■ Collected data:
--------
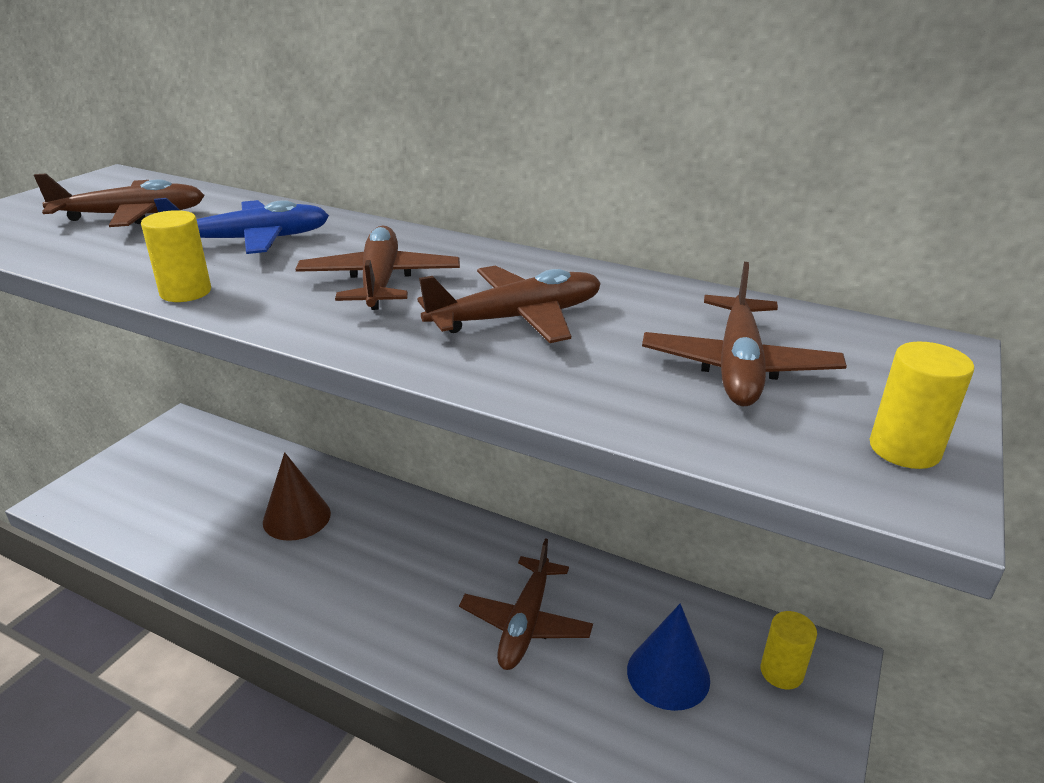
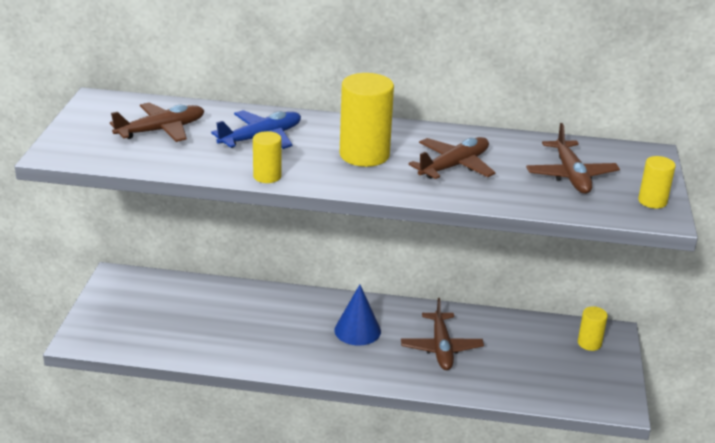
camera: 20 degrees left, 0 degrees up
(296, 517) = (257, 320): brown cone -> none
(380, 281) = (364, 155): brown plane -> yellow cylinder
(668, 674) = (532, 356): blue cone -> blue cone (357, 330)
--------
■ Work required: Would you restate the listing word for word without its pictures?

■ Solution to this exercise:
camera: 20 degrees left, 0 degrees up
(296, 517) = (257, 320): brown cone -> none
(380, 281) = (364, 155): brown plane -> yellow cylinder
(668, 674) = (532, 356): blue cone -> blue cone (357, 330)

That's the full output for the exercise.